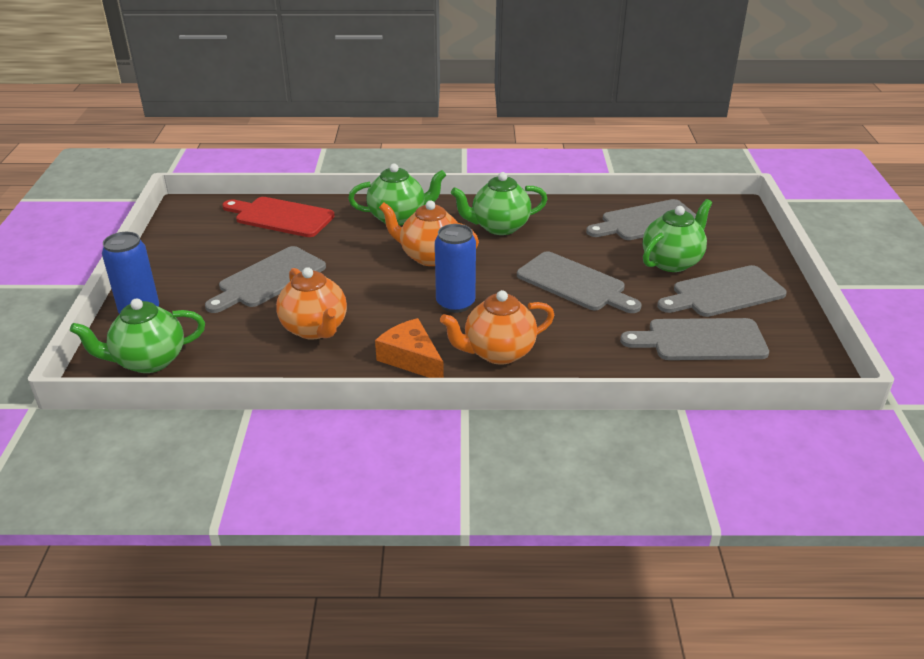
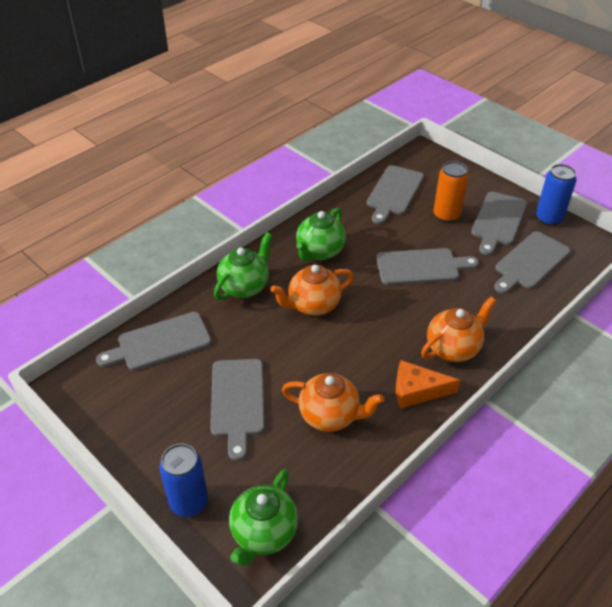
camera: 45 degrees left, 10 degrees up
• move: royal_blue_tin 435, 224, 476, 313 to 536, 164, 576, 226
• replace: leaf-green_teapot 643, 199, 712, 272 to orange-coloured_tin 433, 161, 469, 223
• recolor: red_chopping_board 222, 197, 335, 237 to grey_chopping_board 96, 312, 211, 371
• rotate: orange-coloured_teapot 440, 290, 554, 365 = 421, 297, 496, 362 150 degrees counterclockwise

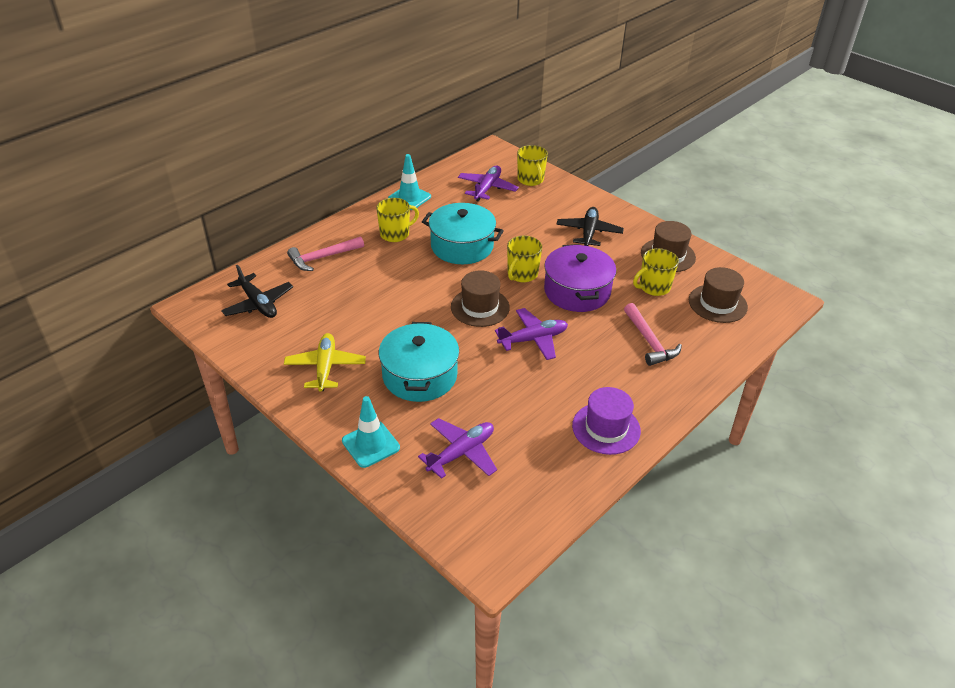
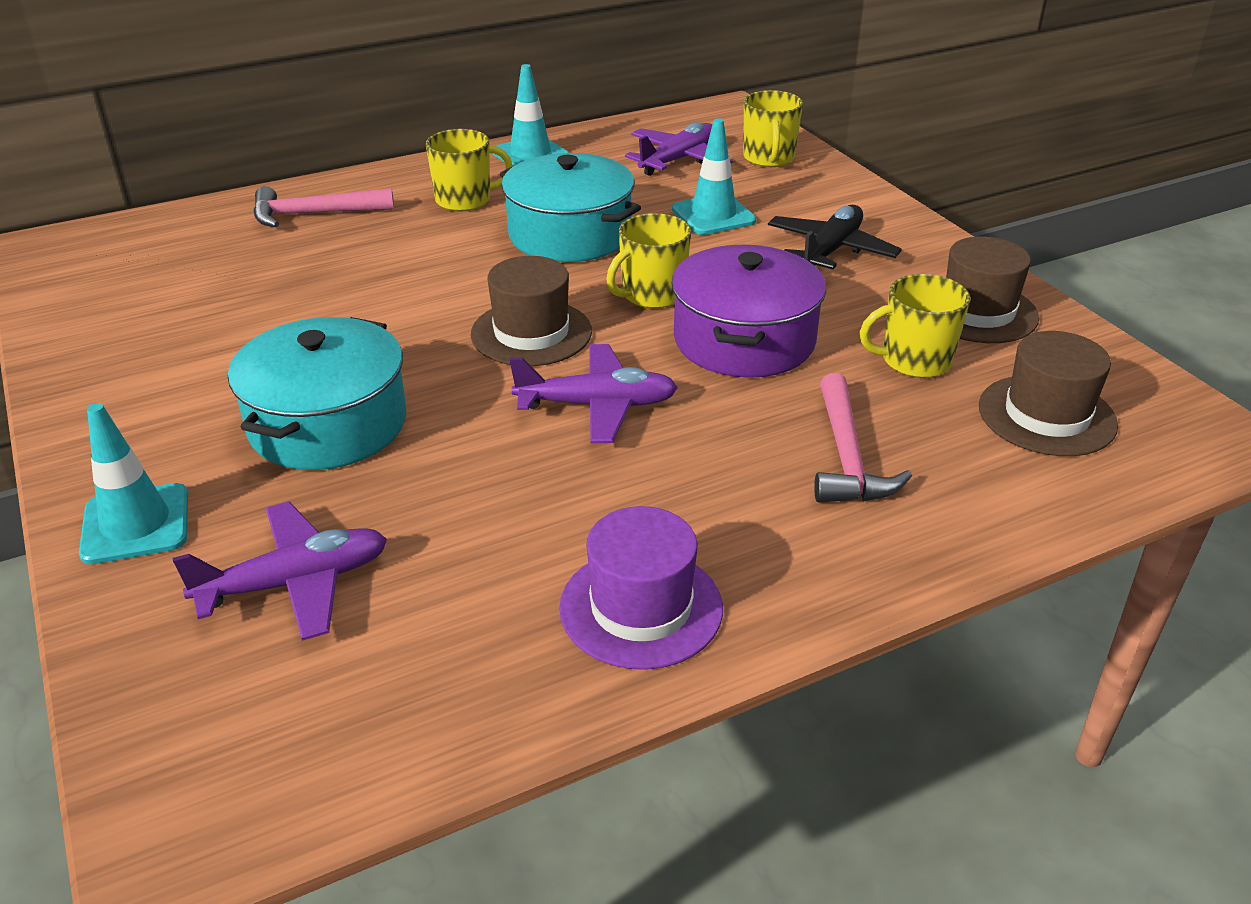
camera: 20 degrees right, 5 degrees down
• delete: jet-black_plane 221, 265, 293, 318
• delete: yellow_plane 284, 333, 366, 392
• insert: turquoise_traffic_cone 672, 118, 756, 235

-*-

» **What is needed**
Exact repeat, pictures omitted: give every line from the top of the records down to and including the line with "312, 211, 371".

» **Solution to this task**
camera: 45 degrees left, 10 degrees up
• move: royal_blue_tin 435, 224, 476, 313 to 536, 164, 576, 226
• replace: leaf-green_teapot 643, 199, 712, 272 to orange-coloured_tin 433, 161, 469, 223
• recolor: red_chopping_board 222, 197, 335, 237 to grey_chopping_board 96, 312, 211, 371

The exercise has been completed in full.